§ **DATA BLOCK**

•••

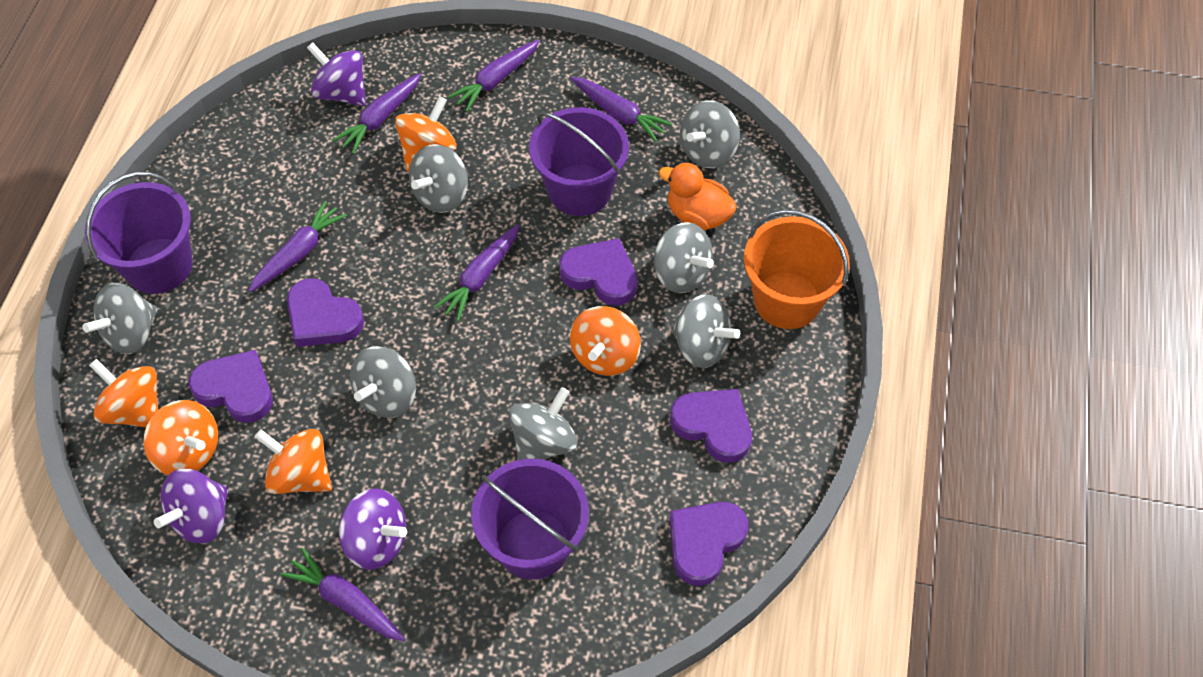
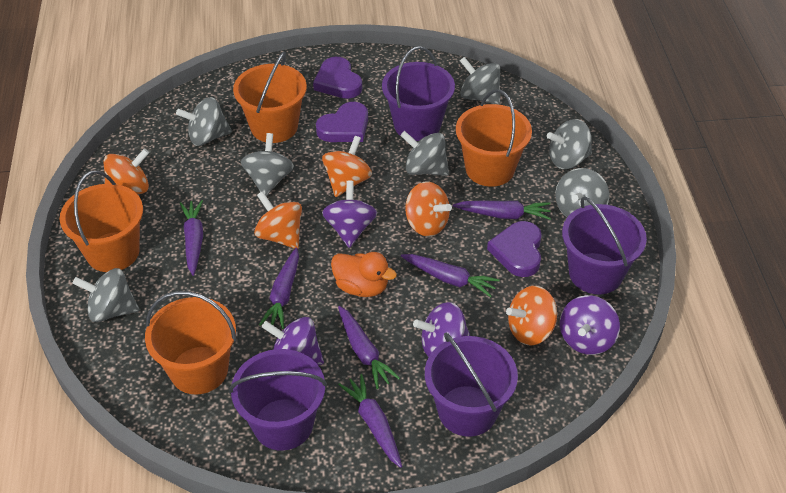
orange bucket: 1 -> 4
purple bucket: 3 -> 4
purple heart: 5 -> 3
purple spinning top: 3 -> 4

•••

§ **TRY IT**
Output the material above exactly as written and drop any images it holds.

§ **RESULT**
orange bucket: 1 -> 4
purple bucket: 3 -> 4
purple heart: 5 -> 3
purple spinning top: 3 -> 4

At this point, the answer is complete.